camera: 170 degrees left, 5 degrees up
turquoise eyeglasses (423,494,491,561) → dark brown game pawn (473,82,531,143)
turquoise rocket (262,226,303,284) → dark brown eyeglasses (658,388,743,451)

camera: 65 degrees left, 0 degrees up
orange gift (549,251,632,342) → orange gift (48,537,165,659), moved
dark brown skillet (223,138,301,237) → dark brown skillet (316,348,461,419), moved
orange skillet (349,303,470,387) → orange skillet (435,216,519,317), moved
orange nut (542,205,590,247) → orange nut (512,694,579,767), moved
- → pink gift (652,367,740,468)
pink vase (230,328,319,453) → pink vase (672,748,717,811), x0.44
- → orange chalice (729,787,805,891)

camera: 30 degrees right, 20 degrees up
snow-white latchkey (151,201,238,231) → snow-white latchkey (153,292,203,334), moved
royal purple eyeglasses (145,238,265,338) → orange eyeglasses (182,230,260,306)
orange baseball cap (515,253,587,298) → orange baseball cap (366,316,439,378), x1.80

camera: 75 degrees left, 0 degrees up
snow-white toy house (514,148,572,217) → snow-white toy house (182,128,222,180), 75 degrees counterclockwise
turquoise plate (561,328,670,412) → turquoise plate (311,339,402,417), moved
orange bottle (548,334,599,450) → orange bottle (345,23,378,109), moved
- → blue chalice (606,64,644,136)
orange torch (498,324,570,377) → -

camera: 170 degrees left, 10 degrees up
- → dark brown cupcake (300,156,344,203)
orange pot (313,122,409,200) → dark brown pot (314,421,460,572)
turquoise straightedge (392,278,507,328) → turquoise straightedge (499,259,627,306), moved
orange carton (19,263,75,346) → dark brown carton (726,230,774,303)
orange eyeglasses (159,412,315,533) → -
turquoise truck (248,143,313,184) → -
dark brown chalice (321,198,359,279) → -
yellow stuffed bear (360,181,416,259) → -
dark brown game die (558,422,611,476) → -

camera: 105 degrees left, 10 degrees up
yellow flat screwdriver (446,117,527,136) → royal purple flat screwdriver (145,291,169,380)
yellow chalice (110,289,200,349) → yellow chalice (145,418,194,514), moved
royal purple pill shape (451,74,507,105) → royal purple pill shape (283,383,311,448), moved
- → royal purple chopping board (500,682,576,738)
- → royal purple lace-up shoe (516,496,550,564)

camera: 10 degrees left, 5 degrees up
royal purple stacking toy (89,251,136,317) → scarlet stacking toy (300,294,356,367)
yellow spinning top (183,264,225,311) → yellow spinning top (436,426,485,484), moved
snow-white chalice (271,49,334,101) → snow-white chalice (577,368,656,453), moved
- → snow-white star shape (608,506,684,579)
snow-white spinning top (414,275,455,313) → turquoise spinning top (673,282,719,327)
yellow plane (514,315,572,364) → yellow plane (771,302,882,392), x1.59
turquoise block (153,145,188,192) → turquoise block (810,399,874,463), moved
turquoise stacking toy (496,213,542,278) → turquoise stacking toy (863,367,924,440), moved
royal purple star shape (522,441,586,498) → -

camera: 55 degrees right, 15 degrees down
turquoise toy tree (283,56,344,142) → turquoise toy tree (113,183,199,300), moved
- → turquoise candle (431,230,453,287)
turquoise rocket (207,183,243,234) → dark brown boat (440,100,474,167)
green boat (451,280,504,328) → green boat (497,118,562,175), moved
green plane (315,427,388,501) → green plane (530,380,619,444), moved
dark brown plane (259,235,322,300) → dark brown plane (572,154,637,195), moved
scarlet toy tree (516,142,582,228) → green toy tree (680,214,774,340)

__THE TASK__. Within the records above, each line containing "pink" is to be returned.

__FINISHED EXERCISE__.
- → pink gift (652,367,740,468)
pink vase (230,328,319,453) → pink vase (672,748,717,811), x0.44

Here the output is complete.